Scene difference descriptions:
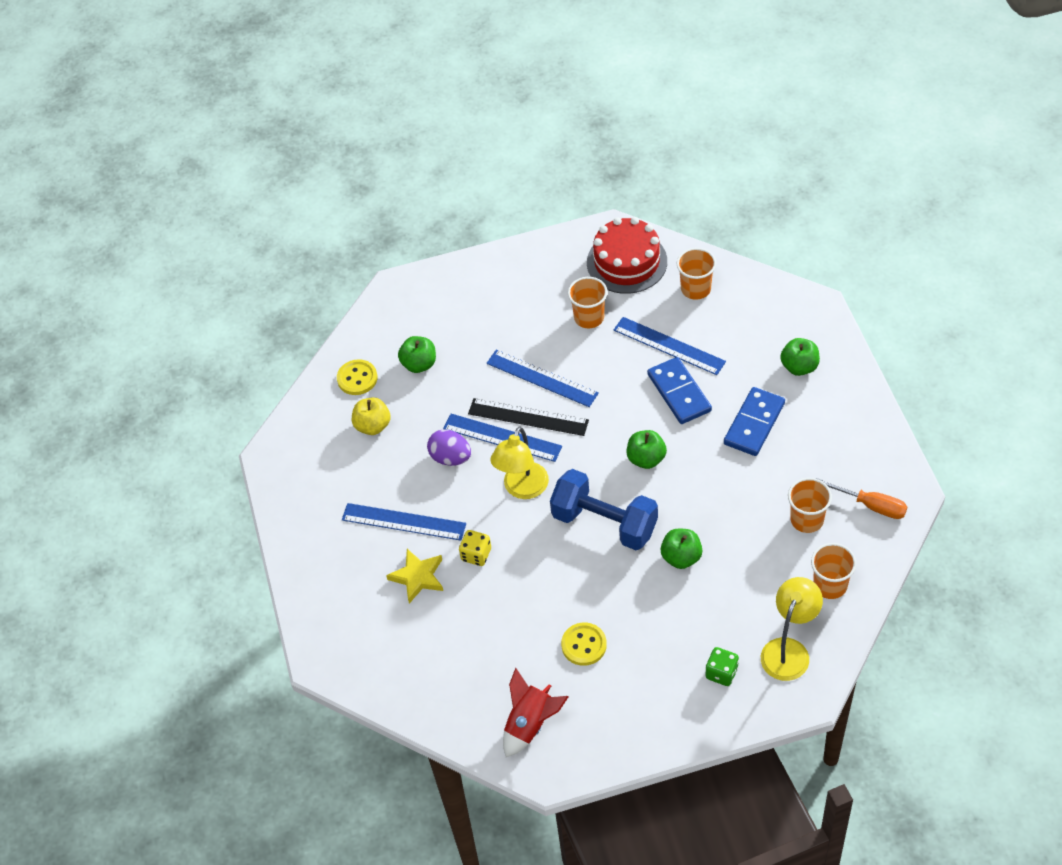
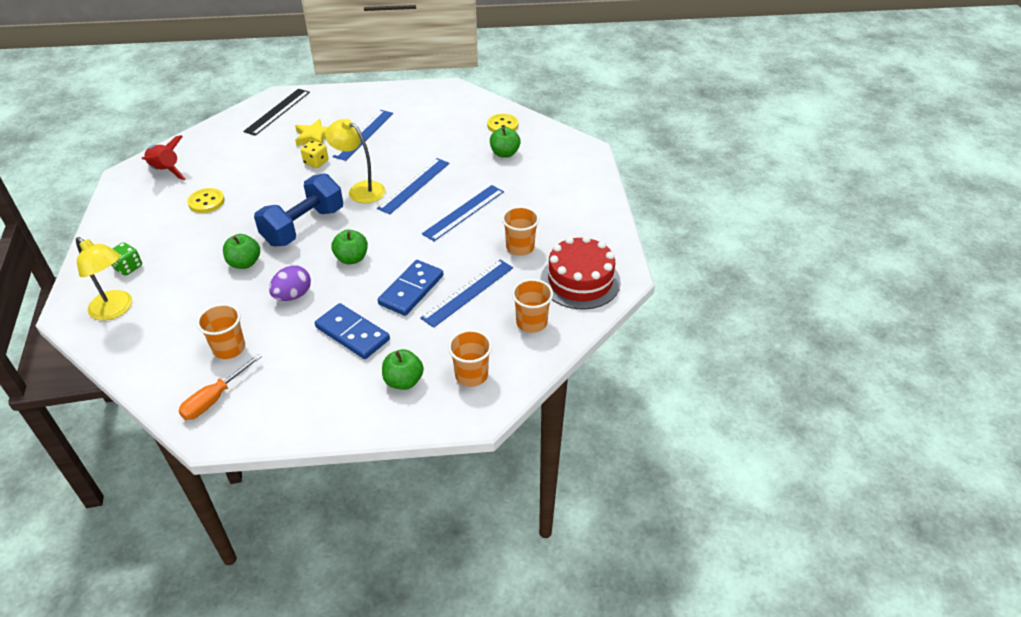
camera: 95 degrees right, 10 degrees down
(373, 426) = (455, 128): yellow apple -> none
(450, 458) = (408, 159): purple egg -> purple egg (293, 295)
(528, 417) = (427, 200): black ruler -> black ruler (277, 111)
(679, 393) = (411, 290): blue domino -> blue domino turned 45 degrees counterclockwise
(830, 585) = (154, 349): orange cup -> orange cup (471, 375)

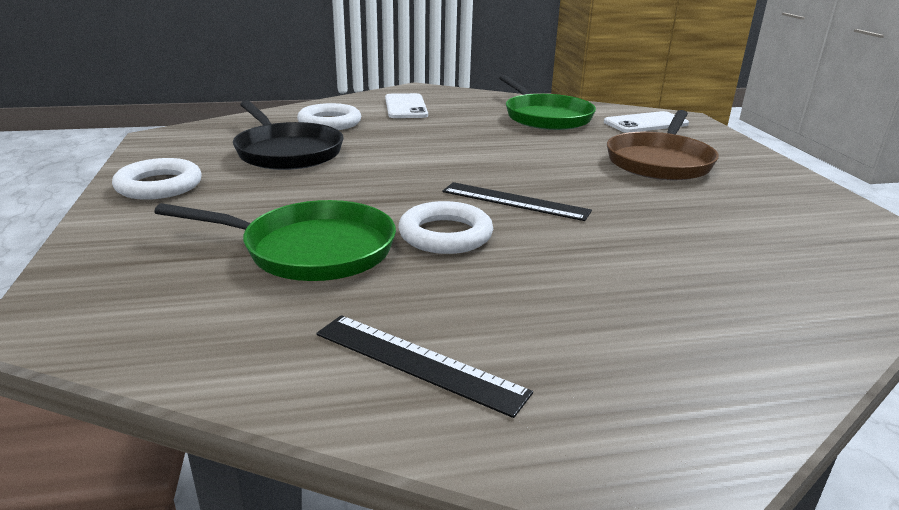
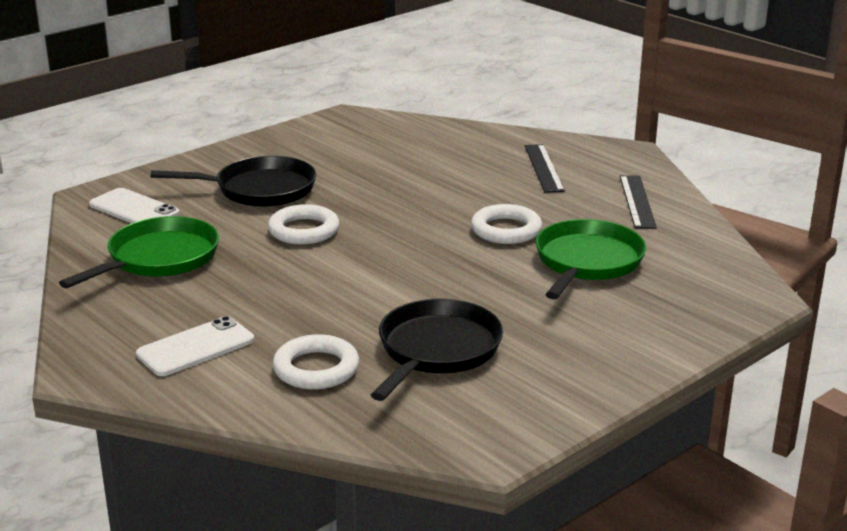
camera: 120 degrees left, 0 degrees up
(159, 186) = (590, 369): white ring -> white ring (304, 230)
(311, 250) = (587, 262): green pan -> green pan turned 45 degrees clockwise
(515, 201) = (419, 222): black ruler -> black ruler (544, 168)
(660, 162) = (259, 189): brown pan -> black pan

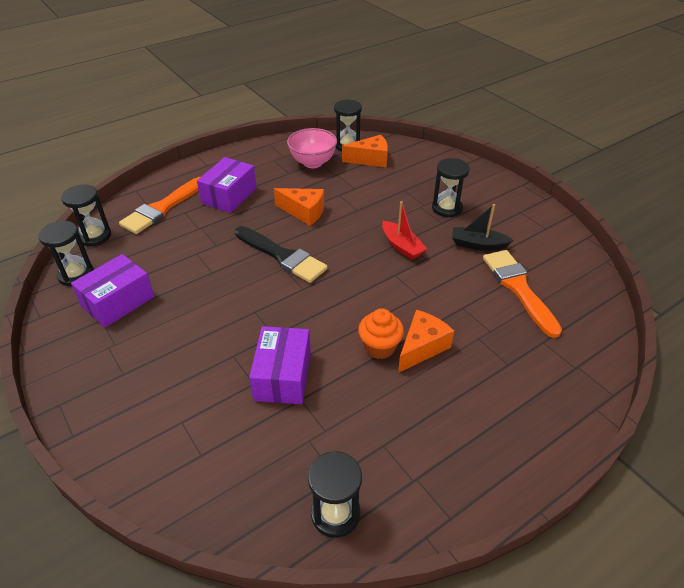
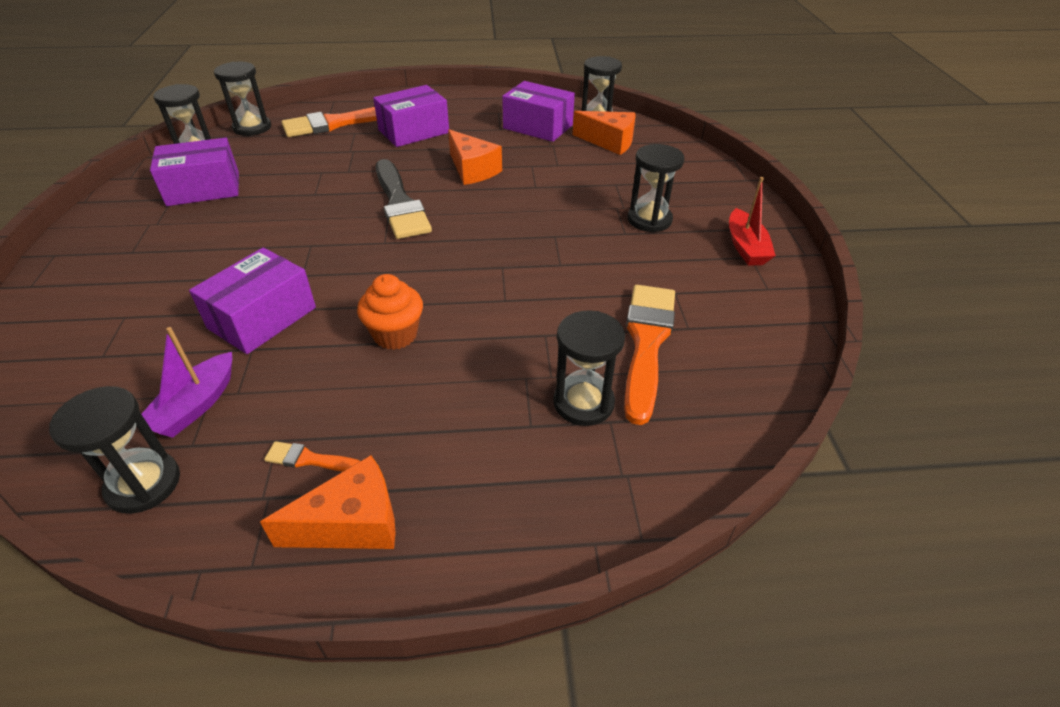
camera: 30 degrees right, 0 degrees up
(308, 452) = (195, 406): none -> purple boat
(313, 163) = (538, 127): pink bowl -> purple box
(401, 246) = (544, 240): red boat -> red boat (745, 247)
(415, 445) = (309, 459): none -> orange brush
(422, 347) = (443, 356): orange cheese -> orange cheese (352, 523)
(478, 245) = (646, 273): black boat -> none
(521, 338) = (583, 402): none -> black hourglass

Exercise goal: Using the entries, count the lines that hold the string "right"; nothing but the number is needed.

Worked solution: 2